-- PROBLEM STATEMENT --
Below are records; report the number of lines in them that include the word "bucket", with no other text.

-- Scene change data --
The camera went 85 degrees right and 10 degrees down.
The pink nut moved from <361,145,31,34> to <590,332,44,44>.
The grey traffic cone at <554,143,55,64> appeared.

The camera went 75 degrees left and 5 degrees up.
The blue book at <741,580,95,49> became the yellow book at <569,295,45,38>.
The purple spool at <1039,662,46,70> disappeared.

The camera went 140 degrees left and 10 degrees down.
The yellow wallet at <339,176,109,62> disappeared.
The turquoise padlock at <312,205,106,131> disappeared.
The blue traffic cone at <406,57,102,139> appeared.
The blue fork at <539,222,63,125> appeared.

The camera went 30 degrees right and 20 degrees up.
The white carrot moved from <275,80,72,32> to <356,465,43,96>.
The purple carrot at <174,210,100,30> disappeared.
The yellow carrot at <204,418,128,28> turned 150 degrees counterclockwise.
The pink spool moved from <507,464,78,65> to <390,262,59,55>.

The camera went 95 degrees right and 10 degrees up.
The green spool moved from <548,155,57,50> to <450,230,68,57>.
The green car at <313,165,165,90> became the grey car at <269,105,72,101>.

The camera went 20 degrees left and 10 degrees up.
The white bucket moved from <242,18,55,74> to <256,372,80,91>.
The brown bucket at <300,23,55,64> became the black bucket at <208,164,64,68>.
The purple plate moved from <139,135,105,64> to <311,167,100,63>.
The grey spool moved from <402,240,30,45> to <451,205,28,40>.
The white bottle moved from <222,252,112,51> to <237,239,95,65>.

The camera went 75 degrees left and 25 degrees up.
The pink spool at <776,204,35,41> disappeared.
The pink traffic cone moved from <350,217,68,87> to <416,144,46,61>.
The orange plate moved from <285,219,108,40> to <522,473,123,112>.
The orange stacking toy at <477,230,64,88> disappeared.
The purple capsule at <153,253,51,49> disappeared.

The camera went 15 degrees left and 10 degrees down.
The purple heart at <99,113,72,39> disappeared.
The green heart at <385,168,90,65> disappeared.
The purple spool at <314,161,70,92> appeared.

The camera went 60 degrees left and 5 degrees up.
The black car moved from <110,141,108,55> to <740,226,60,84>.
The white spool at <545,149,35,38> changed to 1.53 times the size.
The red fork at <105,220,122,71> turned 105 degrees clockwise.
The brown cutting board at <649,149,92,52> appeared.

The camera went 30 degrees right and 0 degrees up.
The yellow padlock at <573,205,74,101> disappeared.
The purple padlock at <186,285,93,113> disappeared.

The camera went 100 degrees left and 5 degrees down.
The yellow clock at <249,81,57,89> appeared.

-- ANSWER TO THIS EXERCISE --
2